:: Data records

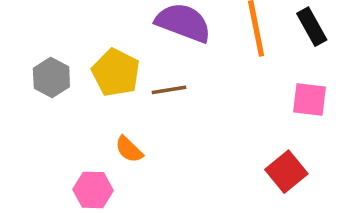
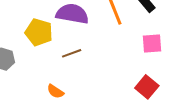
yellow pentagon: (116, 73) -> (39, 32), moved

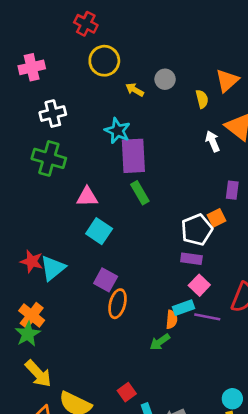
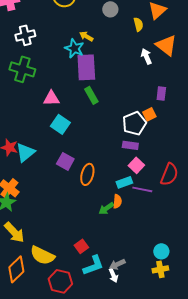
yellow arrow: (135, 90) -> (86, 36), moved
orange ellipse: (117, 304) -> (87, 174), moved
orange semicircle: (172, 319) -> (117, 201), moved

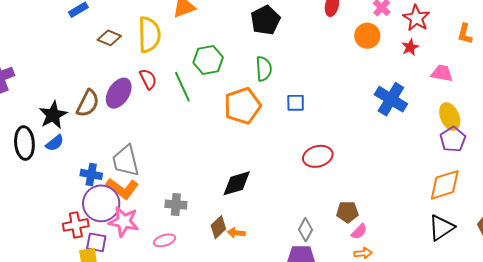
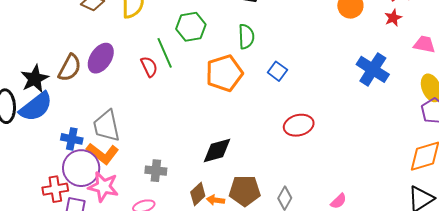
red semicircle: (148, 79) -> (149, 67), moved
blue square: (296, 103) -> (277, 71), turned 36
blue semicircle: (55, 143) -> (36, 107), size x1.8
brown pentagon: (347, 212) -> (245, 191), moved, size x1.4

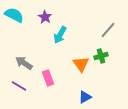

::::

- [What is expected]: Without the pictures, reproduce every entry exactly as written.

- [Exercise result]:
yellow pentagon: (116, 73) -> (39, 32), moved

yellow arrow: (135, 90) -> (86, 36), moved
orange ellipse: (117, 304) -> (87, 174), moved
orange semicircle: (172, 319) -> (117, 201), moved

red semicircle: (148, 79) -> (149, 67), moved
blue square: (296, 103) -> (277, 71), turned 36
blue semicircle: (55, 143) -> (36, 107), size x1.8
brown pentagon: (347, 212) -> (245, 191), moved, size x1.4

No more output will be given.